**GIVEN INFORMATION:**

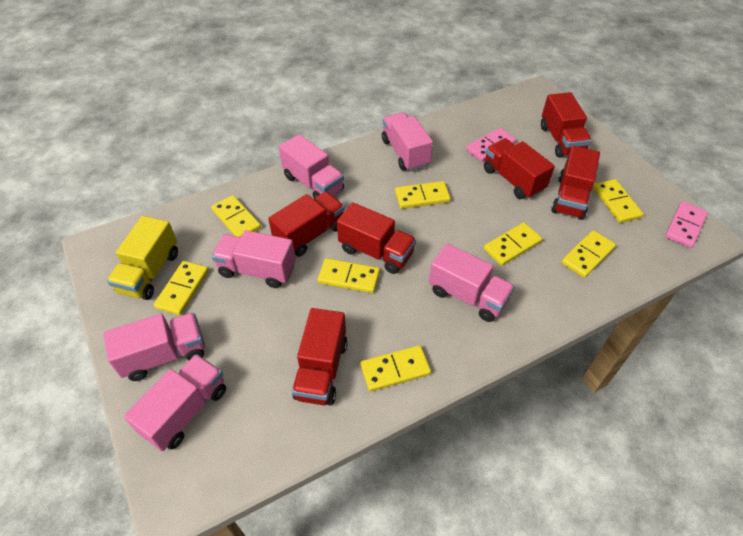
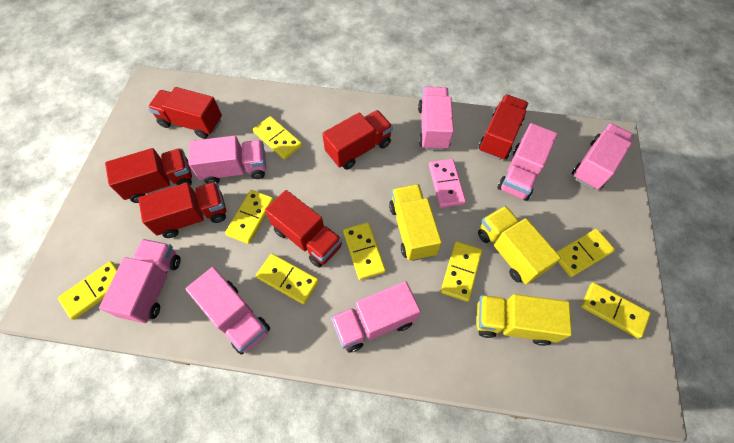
pink domino: 2 -> 1
pink truck: 6 -> 7
yellow truck: 1 -> 3

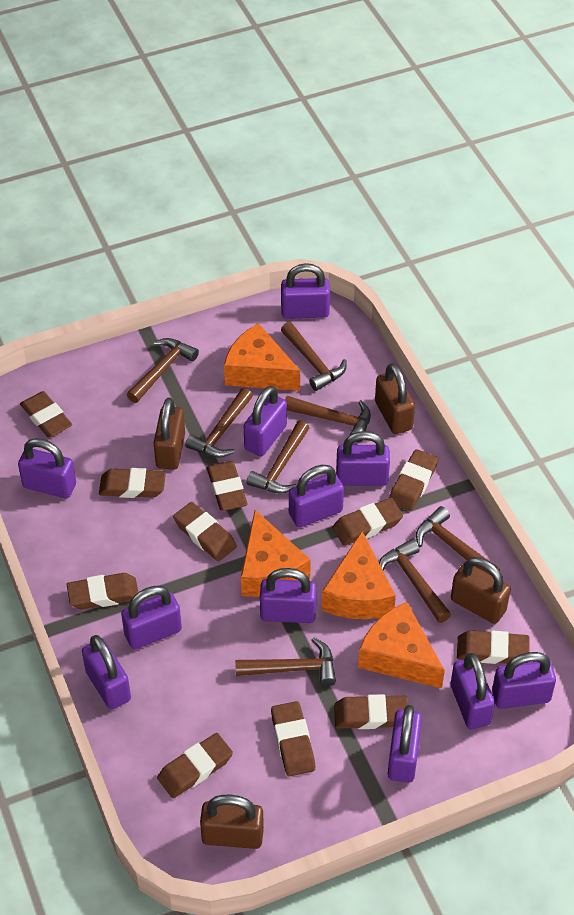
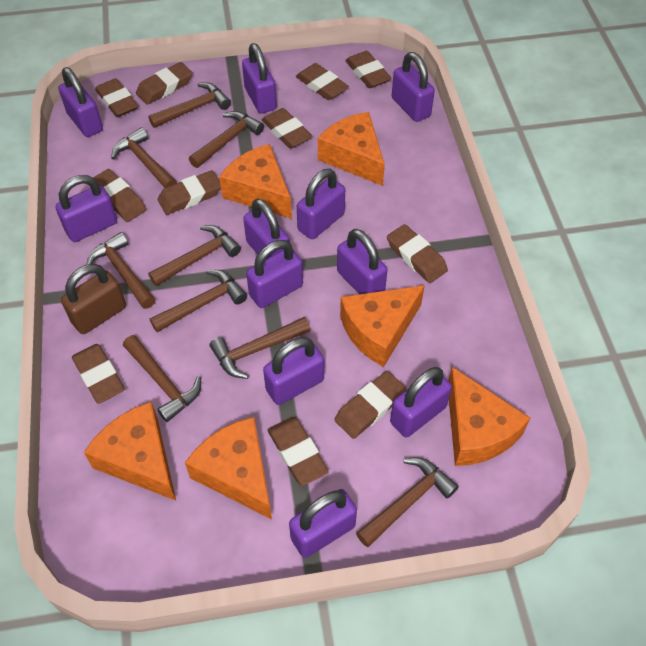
brown hammer: 8 -> 9
brown padlock: 4 -> 1
orange cheese: 4 -> 6

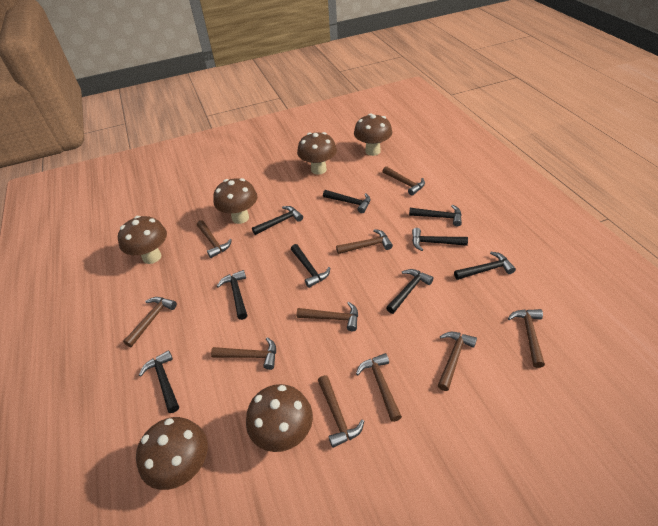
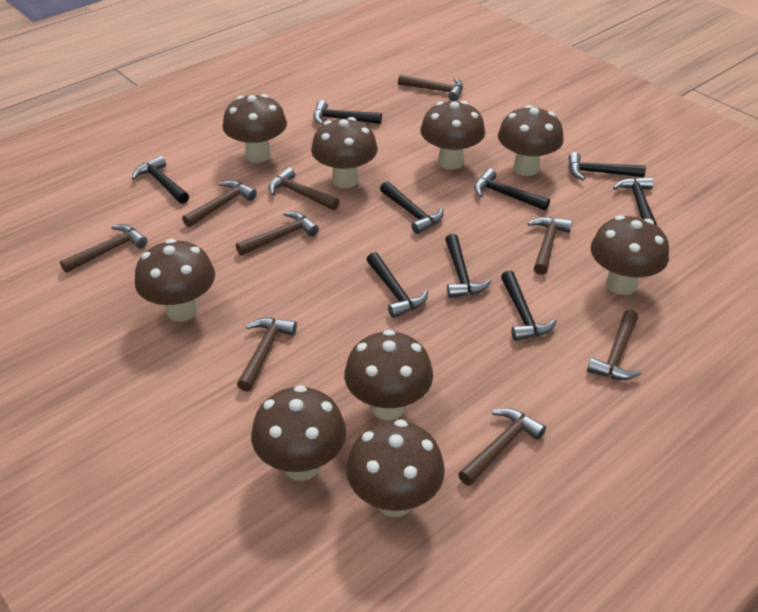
brown hammer: 10 -> 9
brown mushroom: 6 -> 9

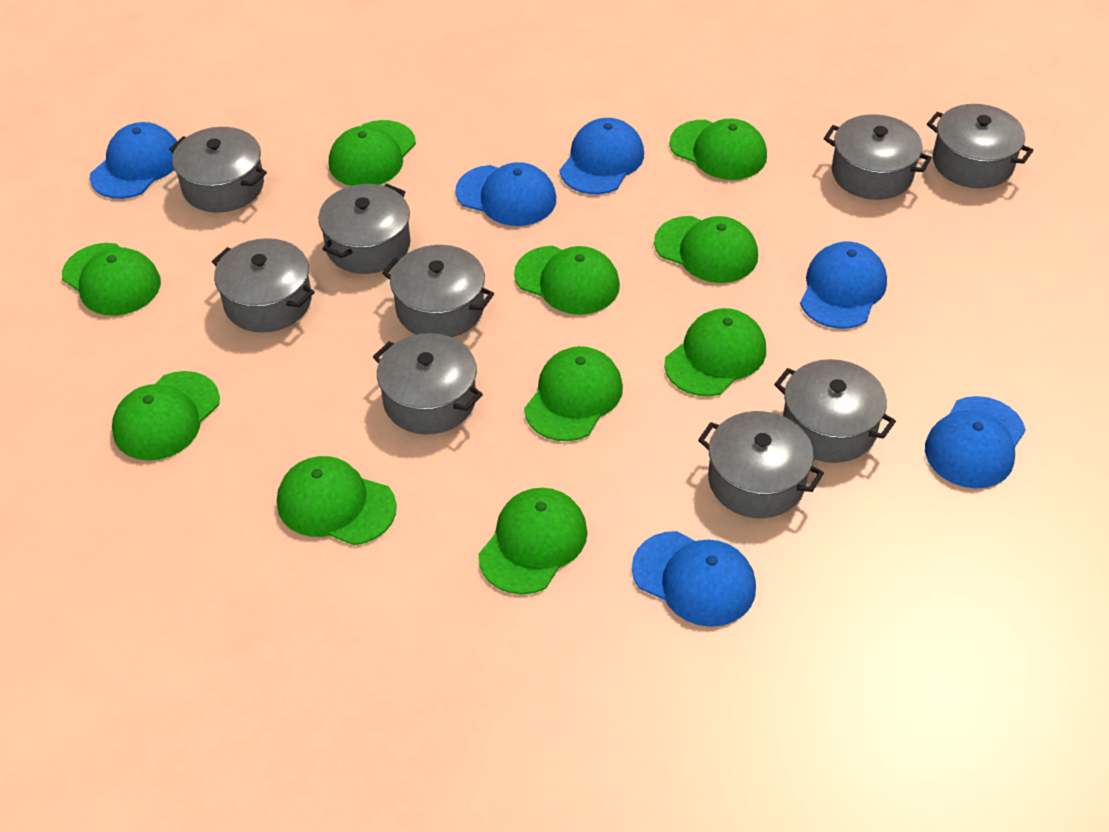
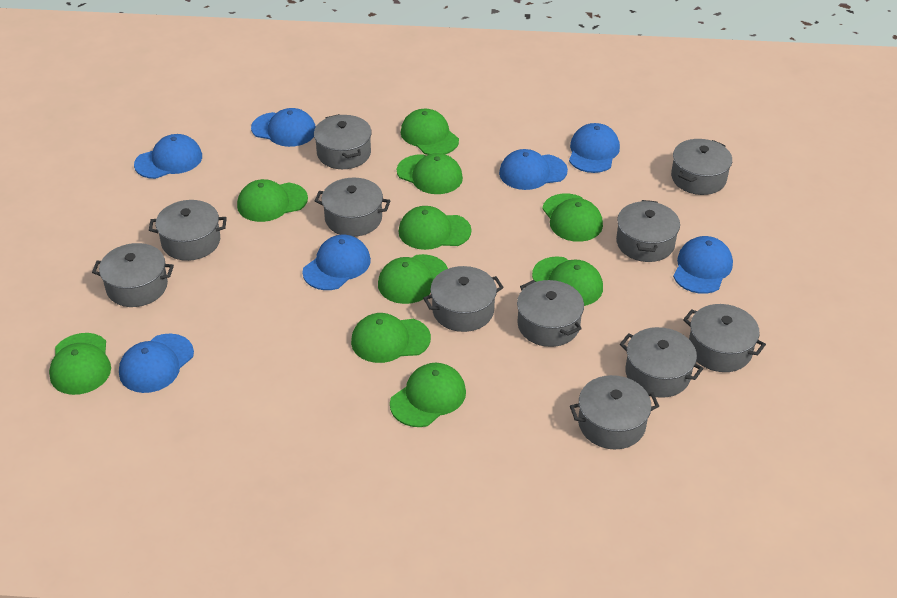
blue cap: 6 -> 7
grey pot: 9 -> 11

**YOUR TASK:** Your copy must match the records above exactly, apart from the pictures, which are excluded.

**WRITTEN SOLUTION:**
pink domino: 2 -> 1
pink truck: 6 -> 7
yellow truck: 1 -> 3

brown hammer: 8 -> 9
brown padlock: 4 -> 1
orange cheese: 4 -> 6

brown hammer: 10 -> 9
brown mushroom: 6 -> 9

blue cap: 6 -> 7
grey pot: 9 -> 11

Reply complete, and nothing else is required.